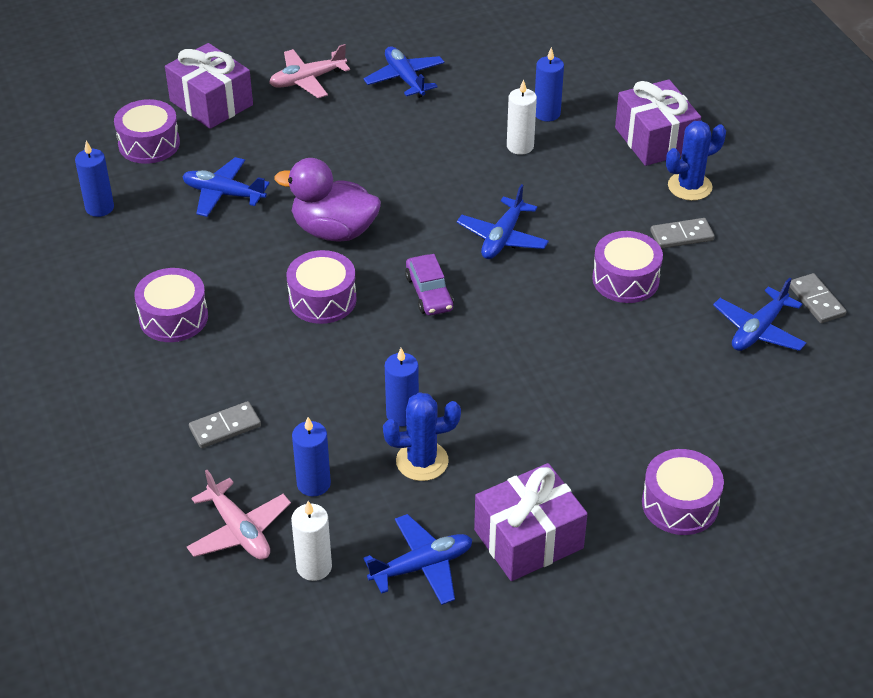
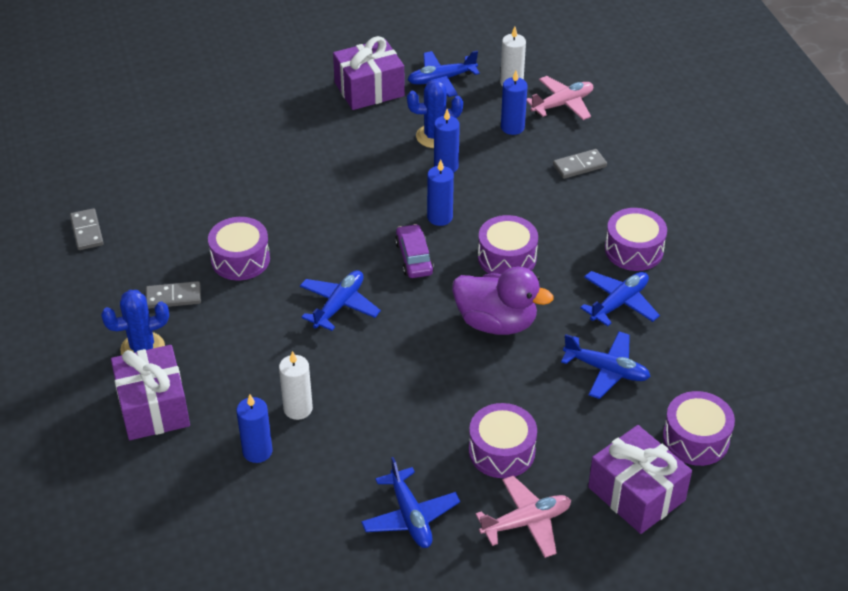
camera: 175 degrees left, 0 degrees up
(99, 208) = (727, 362): blue candle -> blue candle (440, 217)
(239, 530) = (562, 104): pink plane -> pink plane turned 90 degrees clockwise
(680, 504) = (261, 102): purple drum -> purple drum (501, 451)
(758, 330) = (148, 211): blue plane -> blue plane (619, 303)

* **To do**
Output each entry above word for word. The pictures stay out.

* **Answer box**
camera: 175 degrees left, 0 degrees up
(99, 208) = (727, 362): blue candle -> blue candle (440, 217)
(239, 530) = (562, 104): pink plane -> pink plane turned 90 degrees clockwise
(680, 504) = (261, 102): purple drum -> purple drum (501, 451)
(758, 330) = (148, 211): blue plane -> blue plane (619, 303)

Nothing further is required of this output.